## WHAT THE TASK REQUIRES
Return every line from the records below in which the word "blue" is found.

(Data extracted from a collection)
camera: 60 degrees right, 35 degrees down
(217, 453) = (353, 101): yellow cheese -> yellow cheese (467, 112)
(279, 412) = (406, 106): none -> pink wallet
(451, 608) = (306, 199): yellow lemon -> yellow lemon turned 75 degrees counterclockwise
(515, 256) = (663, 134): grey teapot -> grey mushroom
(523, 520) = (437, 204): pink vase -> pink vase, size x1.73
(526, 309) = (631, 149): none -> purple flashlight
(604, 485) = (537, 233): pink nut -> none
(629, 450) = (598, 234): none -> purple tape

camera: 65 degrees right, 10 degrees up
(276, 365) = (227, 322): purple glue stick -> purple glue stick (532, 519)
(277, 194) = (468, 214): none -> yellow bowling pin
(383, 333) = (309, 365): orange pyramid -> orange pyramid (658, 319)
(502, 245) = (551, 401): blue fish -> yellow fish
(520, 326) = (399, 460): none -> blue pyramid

* * *

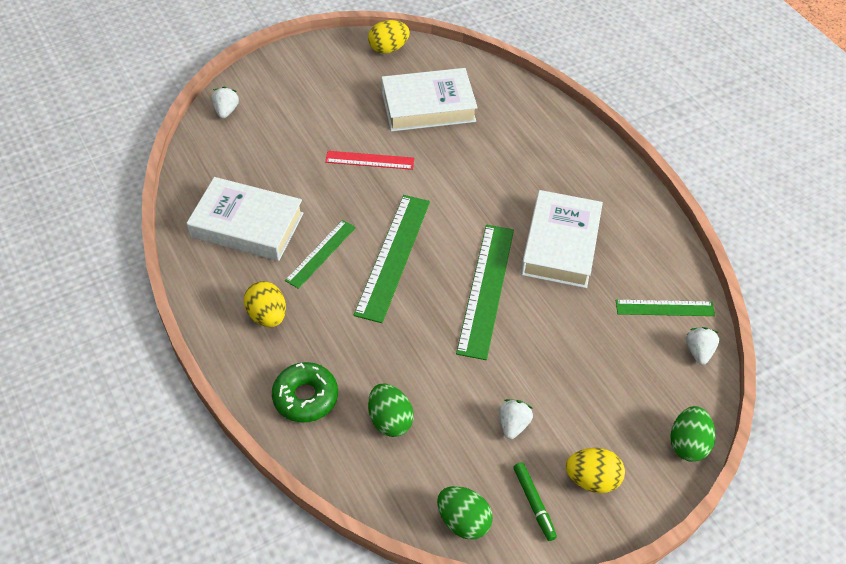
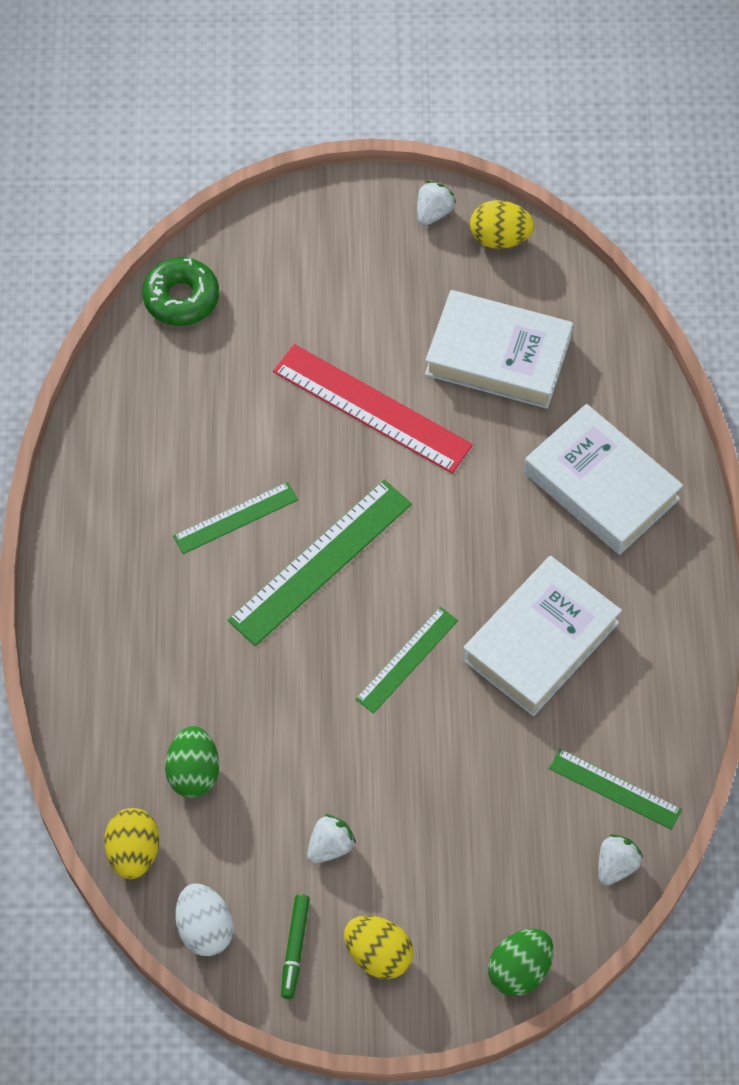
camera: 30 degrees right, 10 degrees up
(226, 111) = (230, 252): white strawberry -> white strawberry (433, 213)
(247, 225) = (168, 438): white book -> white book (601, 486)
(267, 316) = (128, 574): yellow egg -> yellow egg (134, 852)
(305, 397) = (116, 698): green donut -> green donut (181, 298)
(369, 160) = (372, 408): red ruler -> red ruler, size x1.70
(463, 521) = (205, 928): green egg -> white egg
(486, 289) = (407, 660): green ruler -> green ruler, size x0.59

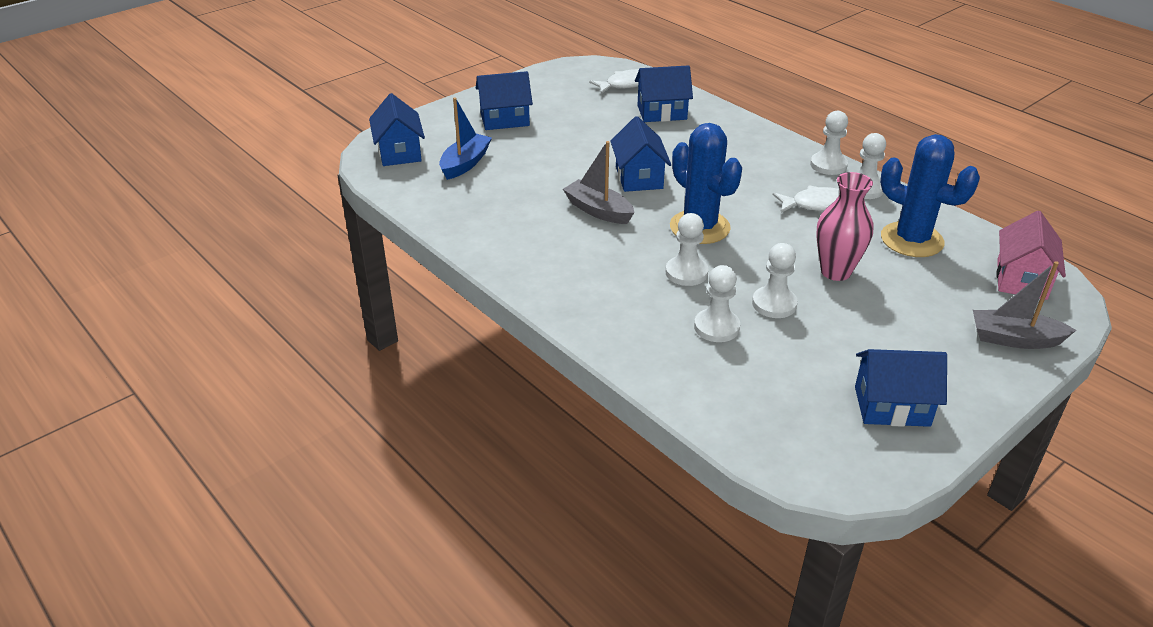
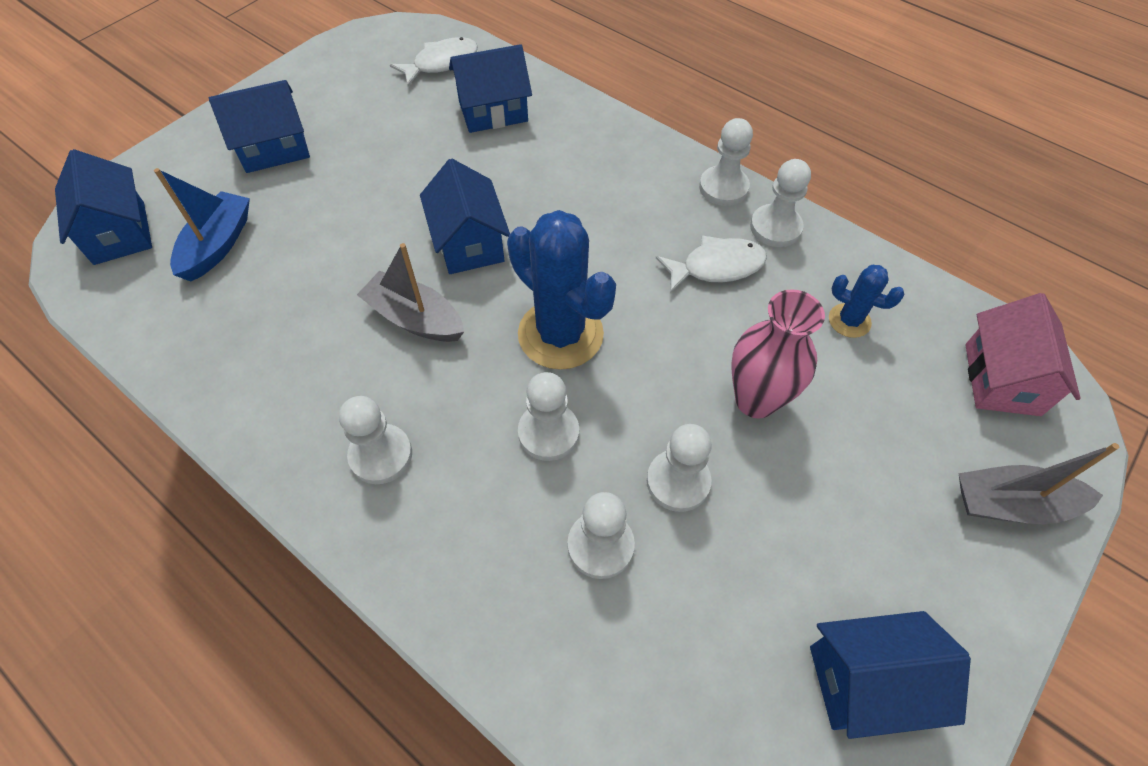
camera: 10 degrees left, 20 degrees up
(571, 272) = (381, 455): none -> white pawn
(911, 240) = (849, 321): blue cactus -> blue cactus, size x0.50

==

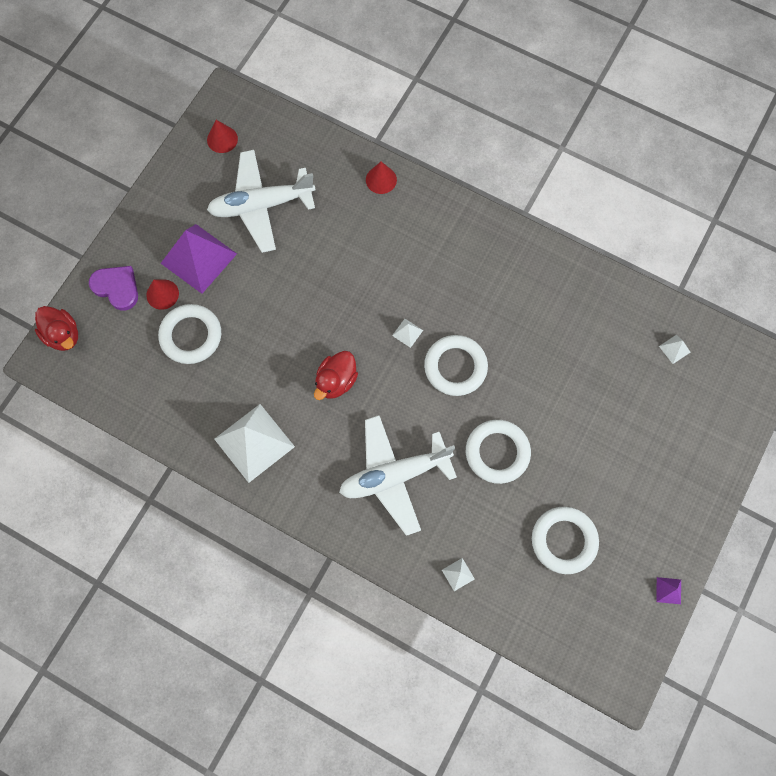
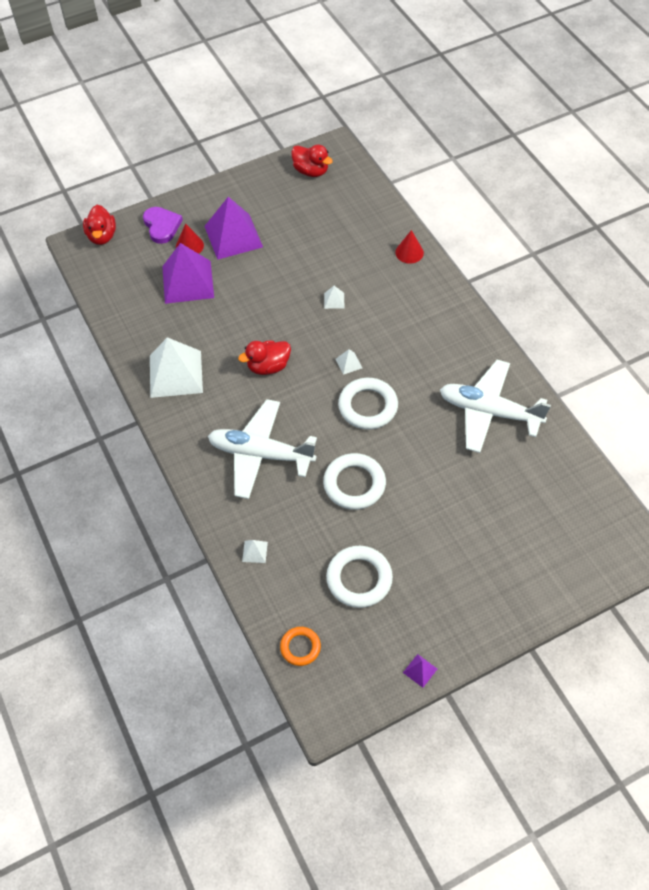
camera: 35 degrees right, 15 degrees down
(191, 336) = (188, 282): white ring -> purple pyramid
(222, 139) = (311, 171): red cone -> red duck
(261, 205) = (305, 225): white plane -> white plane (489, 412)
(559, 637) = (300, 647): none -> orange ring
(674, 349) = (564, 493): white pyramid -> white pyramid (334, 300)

## EXPECTED OUTPUT
(502, 245) = (551, 401): blue fish -> yellow fish
(520, 326) = (399, 460): none -> blue pyramid
(911, 240) = (849, 321): blue cactus -> blue cactus, size x0.50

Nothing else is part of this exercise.